> **Task prompt**
Scan the entries and copy each line where the word "camera" is present.

BEGIN Data in this exercise

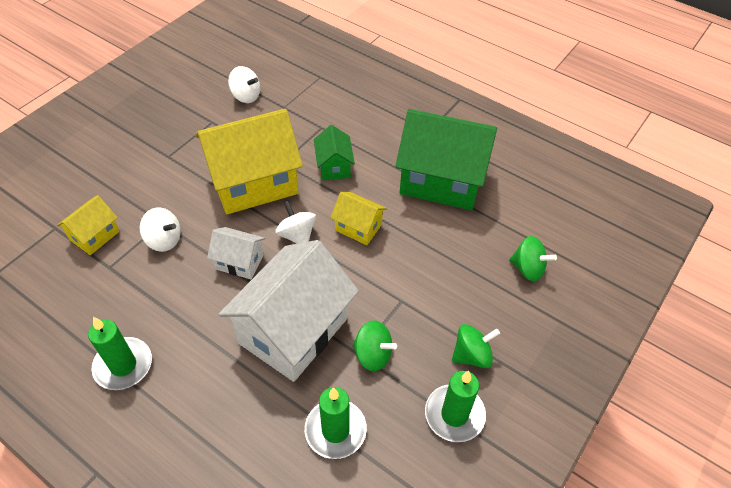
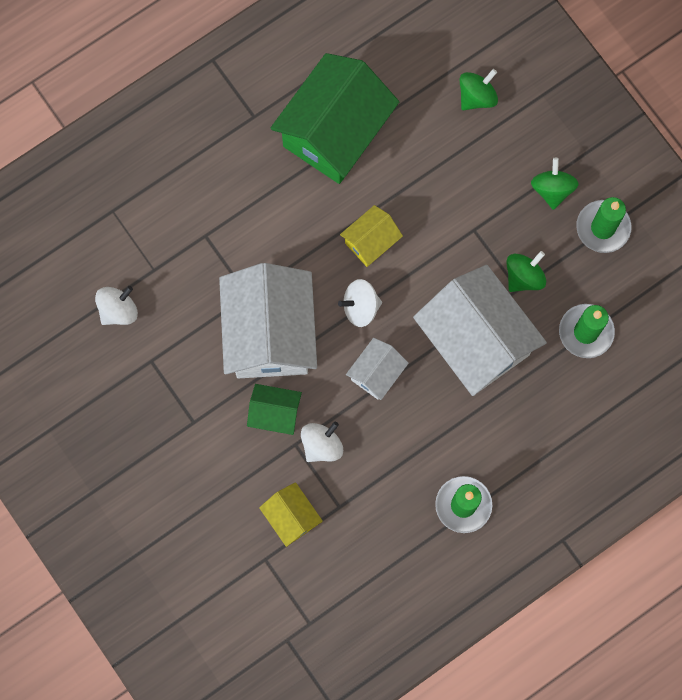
camera: 70 degrees left, 25 degrees up
yellow house [196,109,303,214] -> white house [219,263,317,379]
green house [314,125,355,180] -> green house moved to [247,384,302,435]

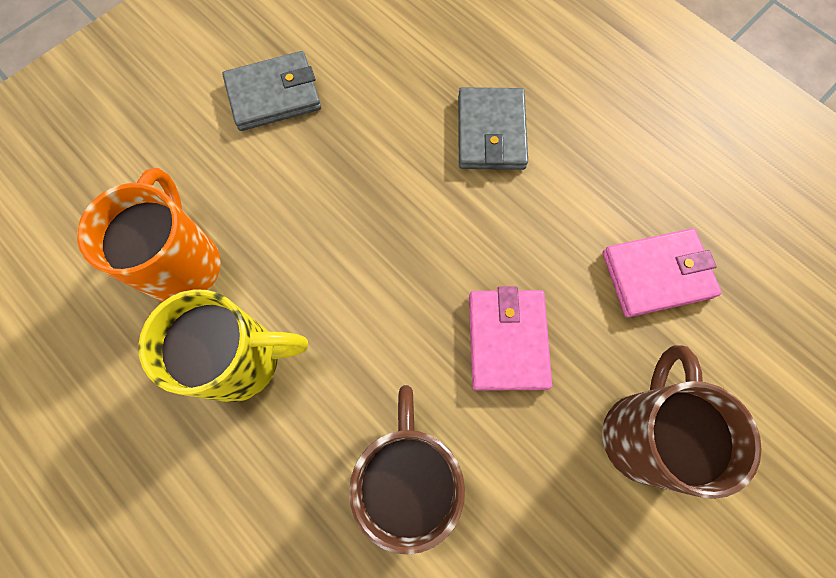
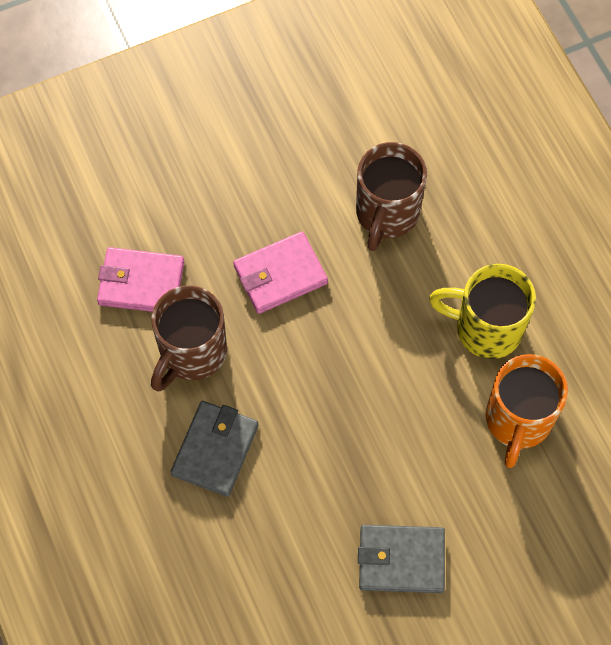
camera: 160 degrees left, 5 degrees down
pink wallet [469,286,552,391] -> pink wallet turned 45 degrees clockwise [233,231,328,314]
brown mug [602,345,762,499] -> brown mug moved to [151,285,227,392]

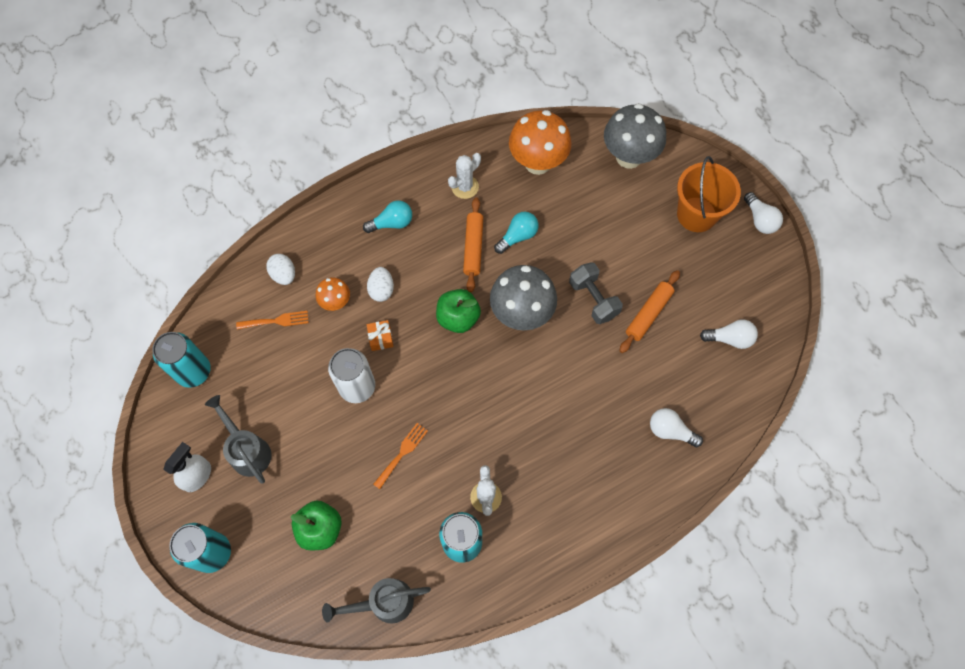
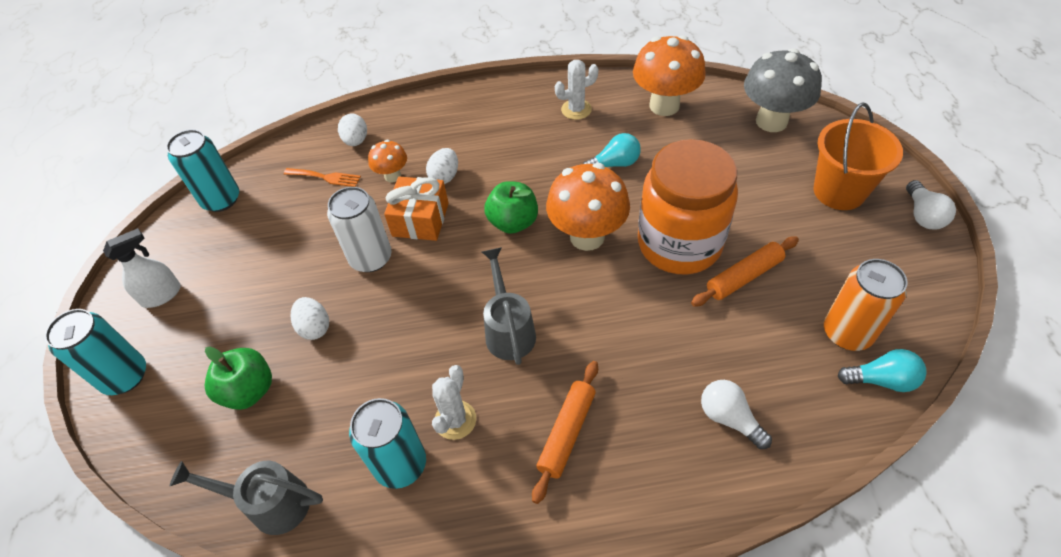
camera: 25 degrees right, 15 degrees down
grey watering can [205,395,272,484] -> grey watering can moved to [482,247,536,365]
turquoise light bulb [363,200,412,233] -> turquoise light bulb moved to [838,349,927,392]
orange gift [367,320,393,351] -> orange gift [384,177,449,241], size x1.83
orange fork [373,423,428,489] -> none
orange rolling pin [463,197,483,292] -> orange rolling pin moved to [532,361,598,504]
grey mushroom [490,265,557,331] -> orange mushroom [546,163,630,251]
grey dumbbell [569,262,623,324] -> orange jar [638,139,738,274]
white light bulb [700,319,758,349] -> orange can [824,259,908,351]
none -> white egg [291,297,329,340]

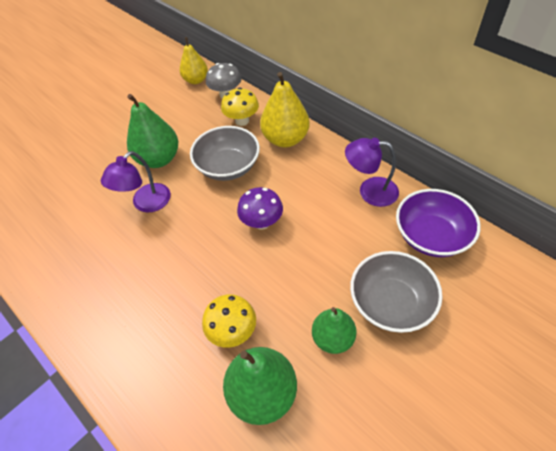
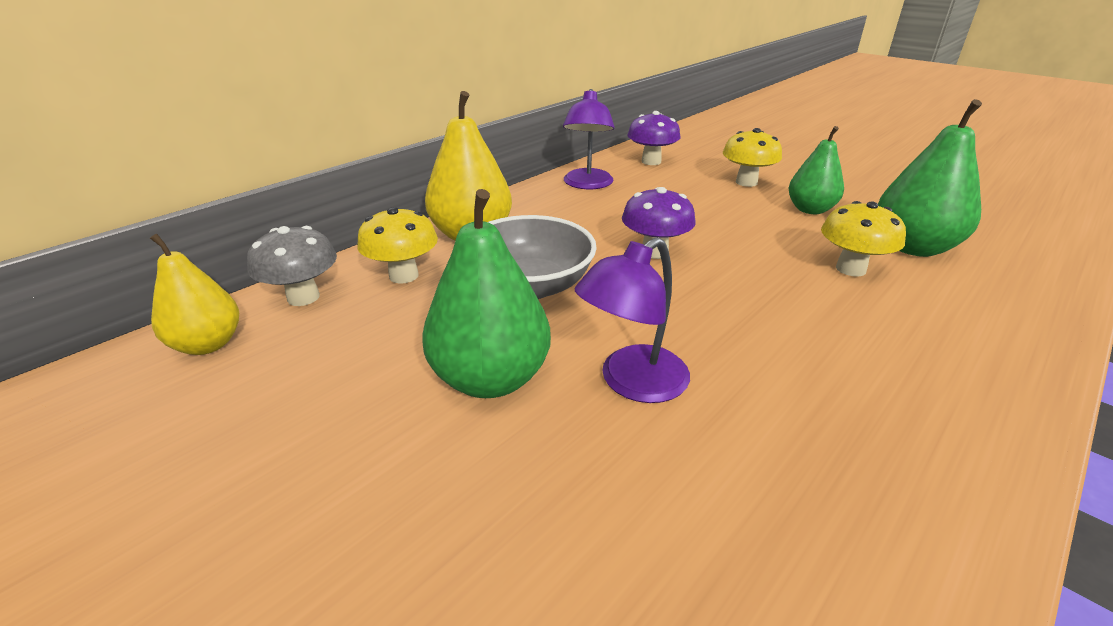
camera: 95 degrees left, 20 degrees down
purple lamp [101,151,171,212] -> purple lamp turned 105 degrees clockwise [575,237,690,403]
grey bowl [350,251,443,333] -> yellow mushroom [723,128,782,187]
purple bowl [396,189,481,257] -> purple mushroom [627,111,681,165]

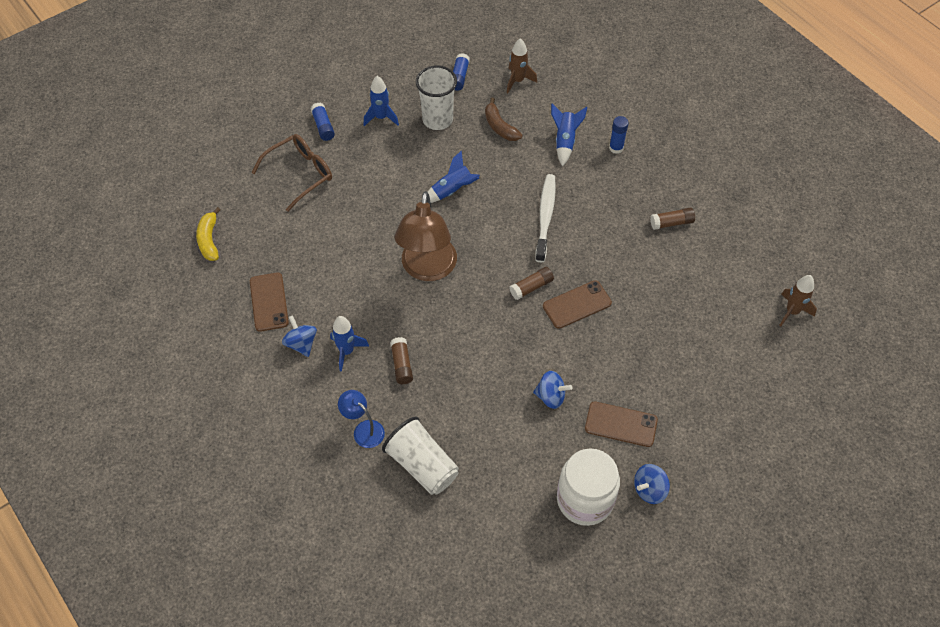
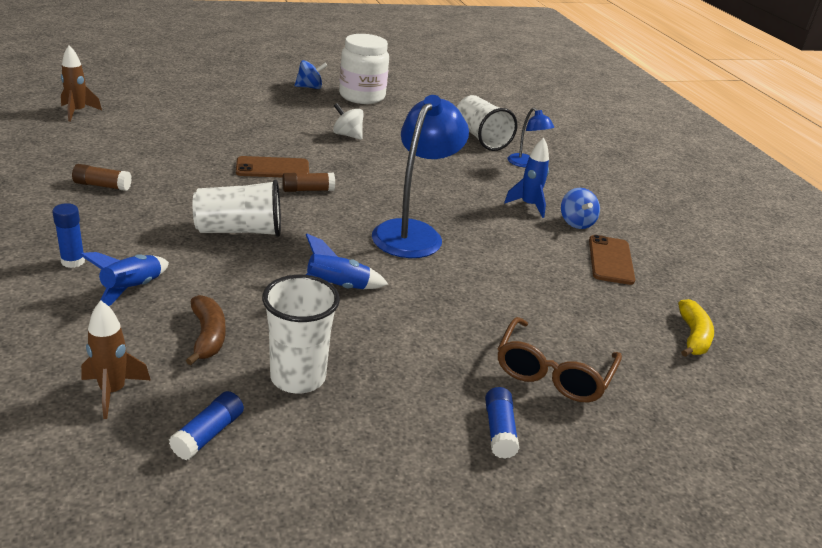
camera: 165 degrees left, 25 degrees down
brown glasses [252,134,332,212] -> brown glasses turned 45 degrees counterclockwise [497,317,622,402]
blue rocket [364,76,399,126] -> none
brown glue stick [390,337,413,384] -> none
brown lamp [395,191,457,281] -> blue lamp [372,95,469,258]
blue spinning top [533,371,572,409] -> white spinning top [333,103,364,140]
white toothbrush [535,174,556,263] -> white cup [193,179,281,237]
brown phone [585,401,658,447] -> none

END Data in this exercise

> **Result for this task**
camera: 70 degrees left, 25 degrees up
camera: 160 degrees left, 5 degrees down
camera: 25 degrees right, 15 degrees down
camera: 95 degrees left, 20 degrees down
camera: 165 degrees left, 25 degrees down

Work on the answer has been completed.